DATA EXTRACT.
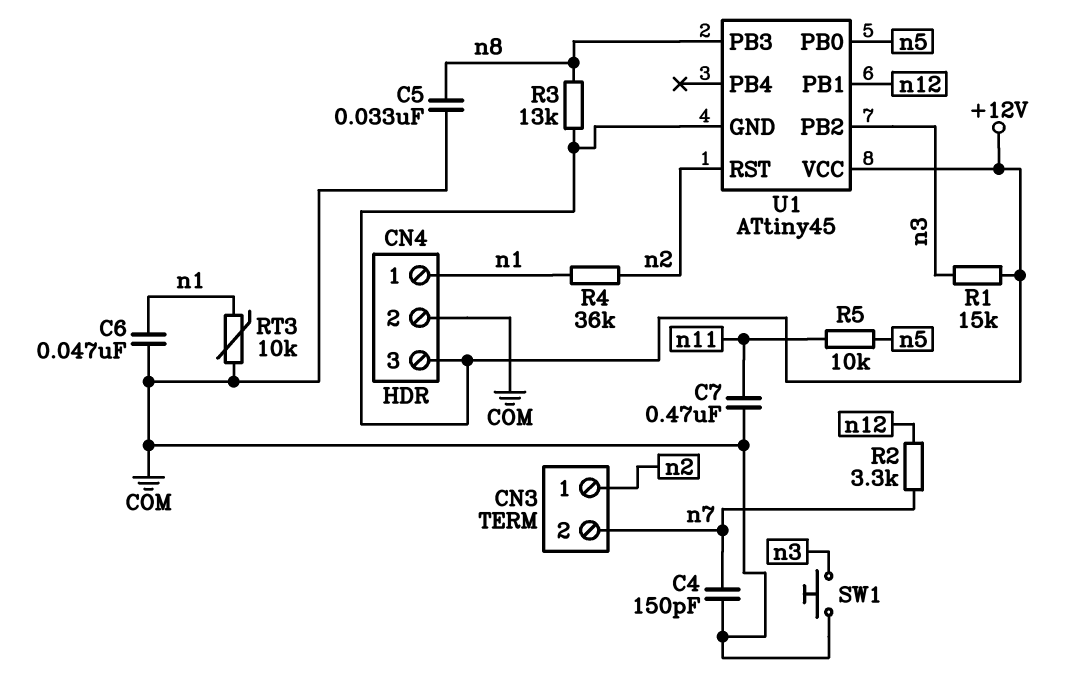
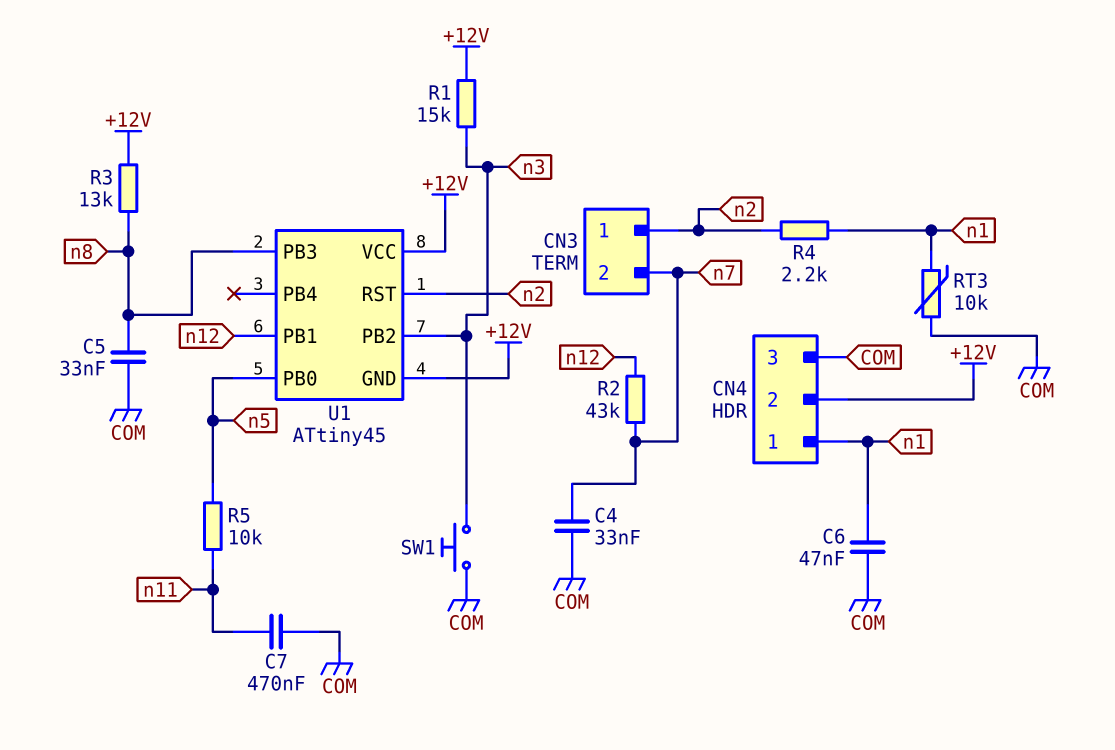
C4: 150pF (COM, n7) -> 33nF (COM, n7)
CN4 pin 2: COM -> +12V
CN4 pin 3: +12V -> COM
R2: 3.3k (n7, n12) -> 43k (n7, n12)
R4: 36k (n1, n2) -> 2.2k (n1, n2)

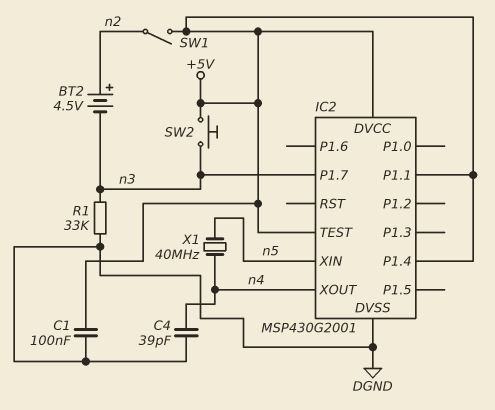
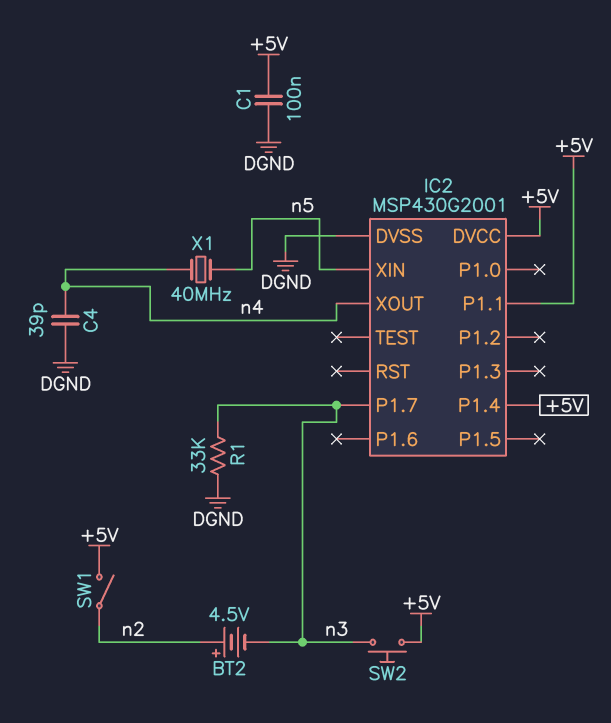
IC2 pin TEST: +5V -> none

WORK ORDER.
Only exact duplicates of the lines from the one containing "CN4 pin 3: +12V -> COM" through the final line of the entries, both included, are needed, with pictures left out.

OUTPUT OF THE EXERCISE.
CN4 pin 3: +12V -> COM
R2: 3.3k (n7, n12) -> 43k (n7, n12)
R4: 36k (n1, n2) -> 2.2k (n1, n2)

IC2 pin TEST: +5V -> none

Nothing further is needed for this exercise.